### PROVIDED ENTRIES
- - -
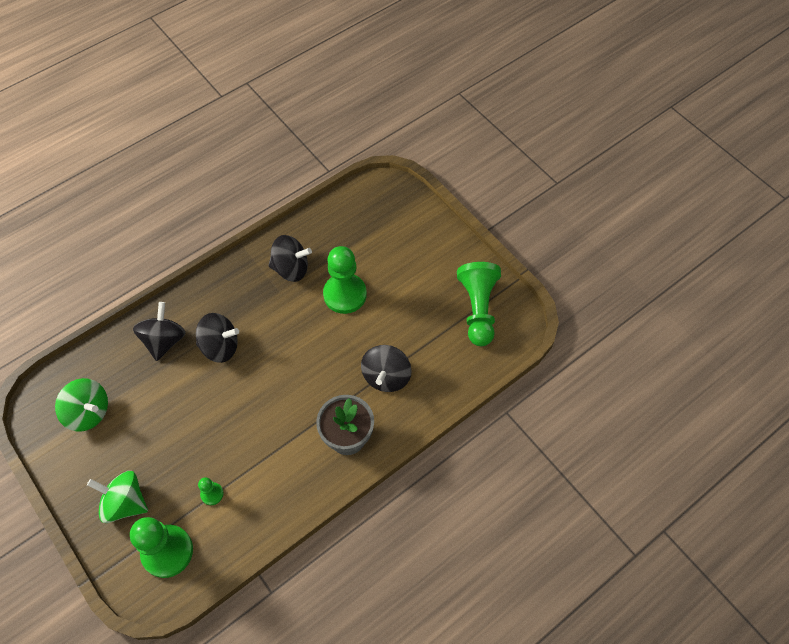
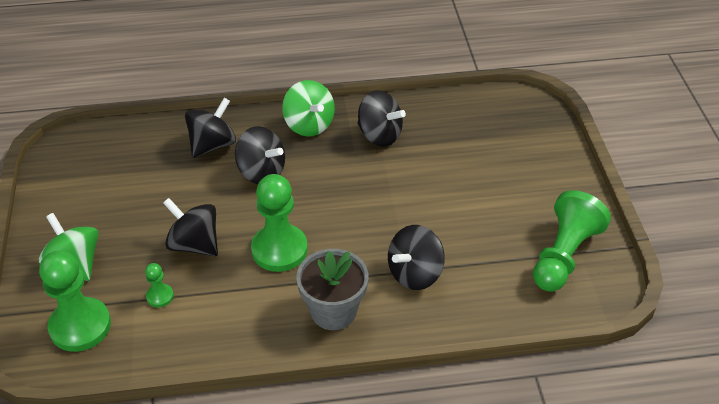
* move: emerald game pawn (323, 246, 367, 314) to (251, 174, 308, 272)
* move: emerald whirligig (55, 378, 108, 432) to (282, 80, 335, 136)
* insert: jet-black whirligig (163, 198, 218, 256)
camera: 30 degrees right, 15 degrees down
- - -
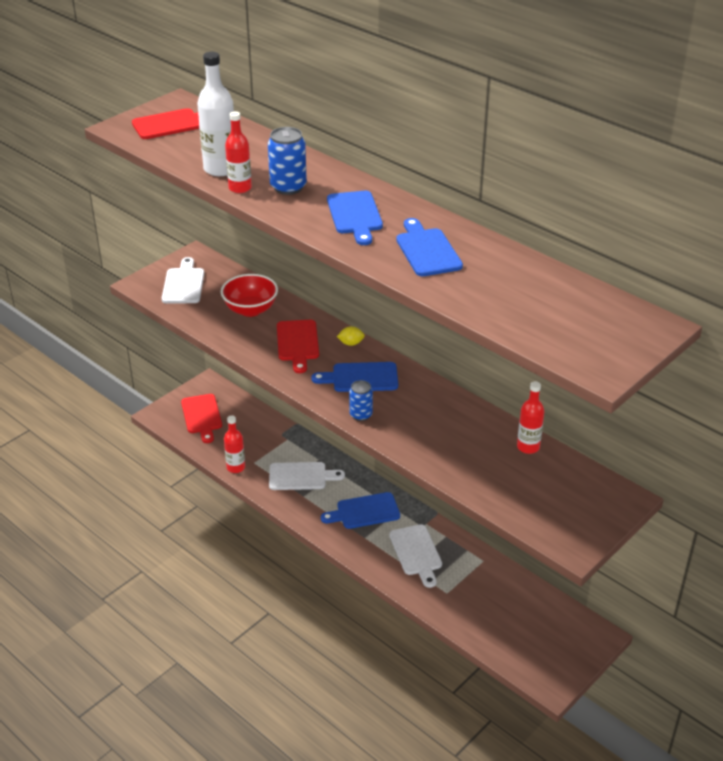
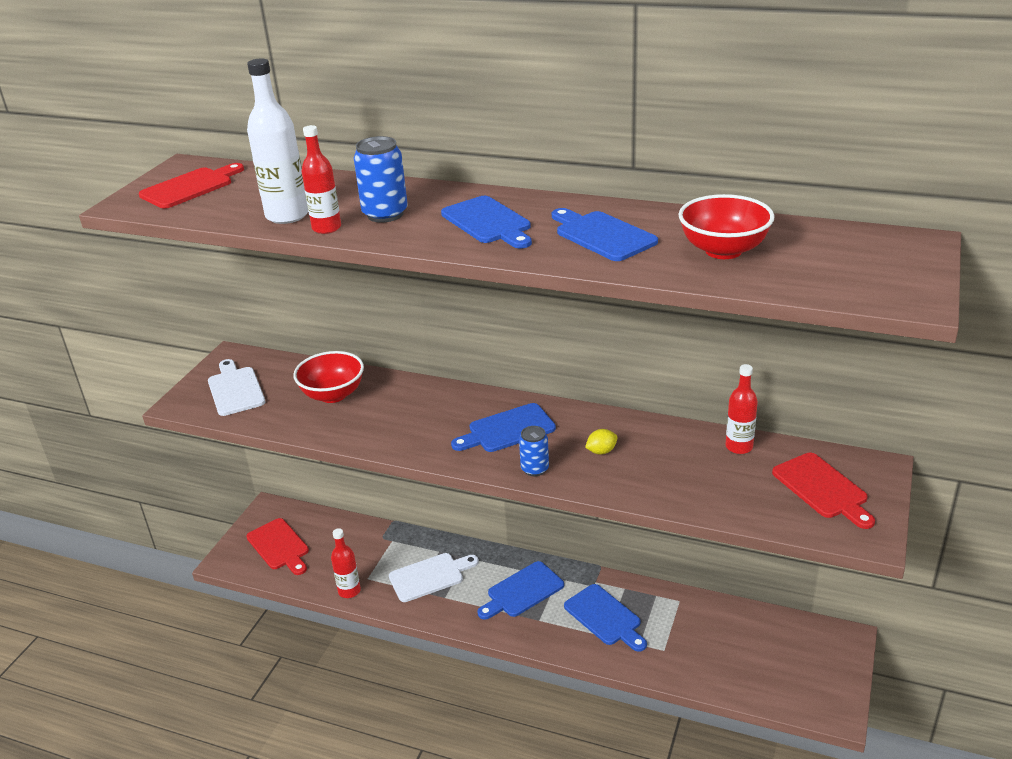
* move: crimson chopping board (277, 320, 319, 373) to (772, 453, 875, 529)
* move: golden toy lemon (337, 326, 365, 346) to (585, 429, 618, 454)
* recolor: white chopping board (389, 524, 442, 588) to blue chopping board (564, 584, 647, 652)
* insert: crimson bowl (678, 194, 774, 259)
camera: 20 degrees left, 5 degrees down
- - -
### WHAT TO PRODUCE
Only the lines above from the line containing "584, 647, 652)" through the line containing "camera: 20 degrees left, 5 degrees down" should be retyped, exactly and with both ends included.

### TASK OUTPUT
* recolor: white chopping board (389, 524, 442, 588) to blue chopping board (564, 584, 647, 652)
* insert: crimson bowl (678, 194, 774, 259)
camera: 20 degrees left, 5 degrees down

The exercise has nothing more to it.